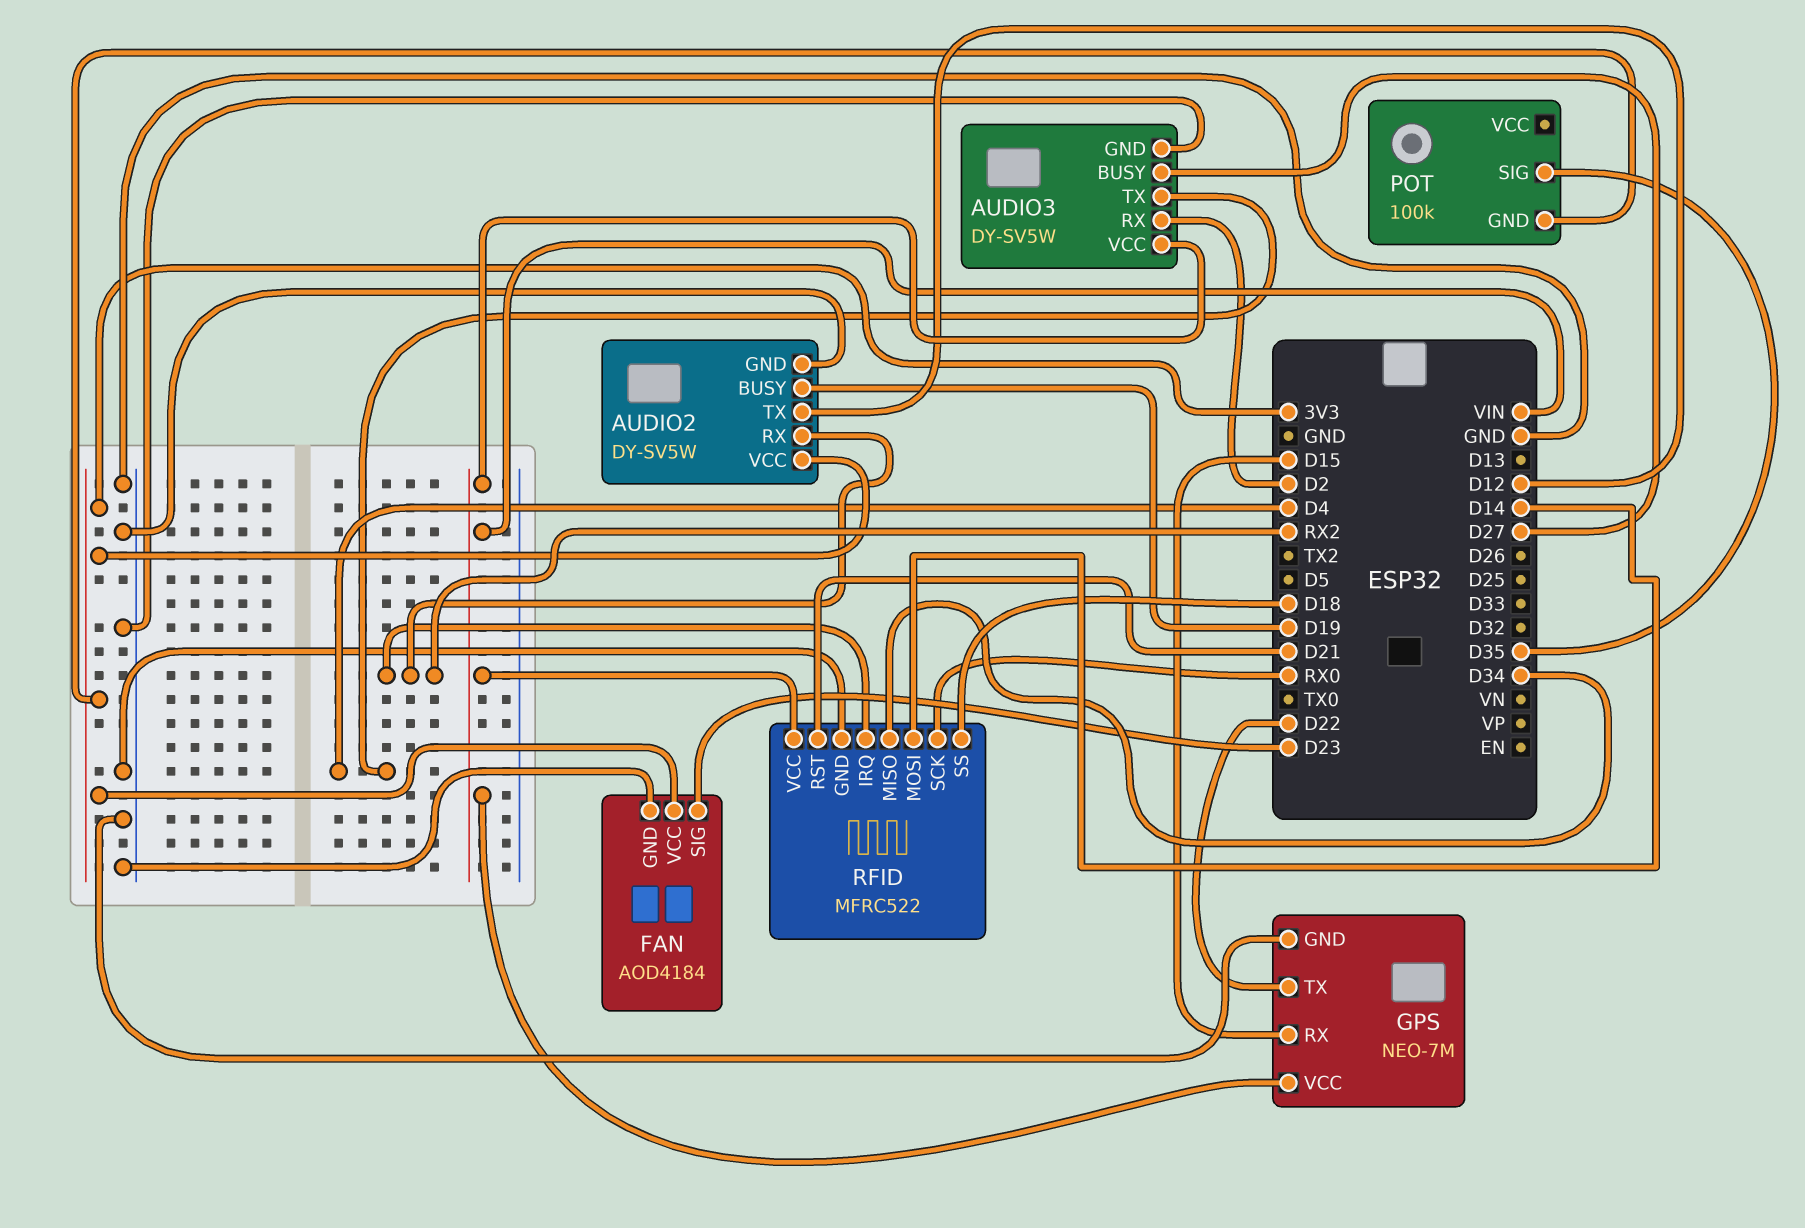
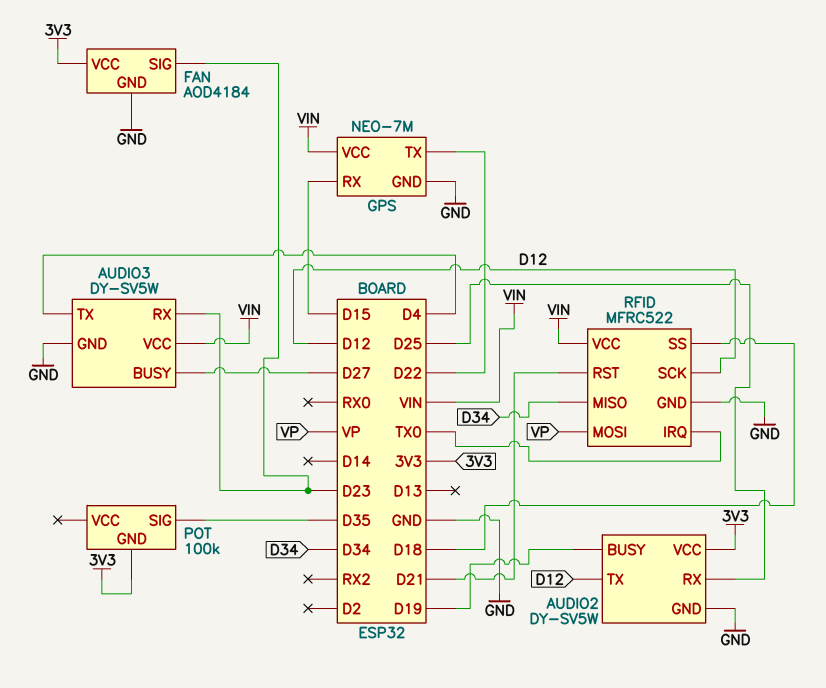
AUDIO2 pin RX: RX2 -> D25
AUDIO3 pin RX: D2 -> D23
RFID pin IRQ: RX2 -> TX0
RFID pin MOSI: D14 -> VP
RFID pin SCK: RX0 -> D12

○ ○ ○ ○ ○ ○ ○

→ Directions:
The lines from the one containing "RFID pin IRQ: RX2 -> TX0" through the final line of the entries above are to be printed exactly, with nothing added.

→ Output of the task:
RFID pin IRQ: RX2 -> TX0
RFID pin MOSI: D14 -> VP
RFID pin SCK: RX0 -> D12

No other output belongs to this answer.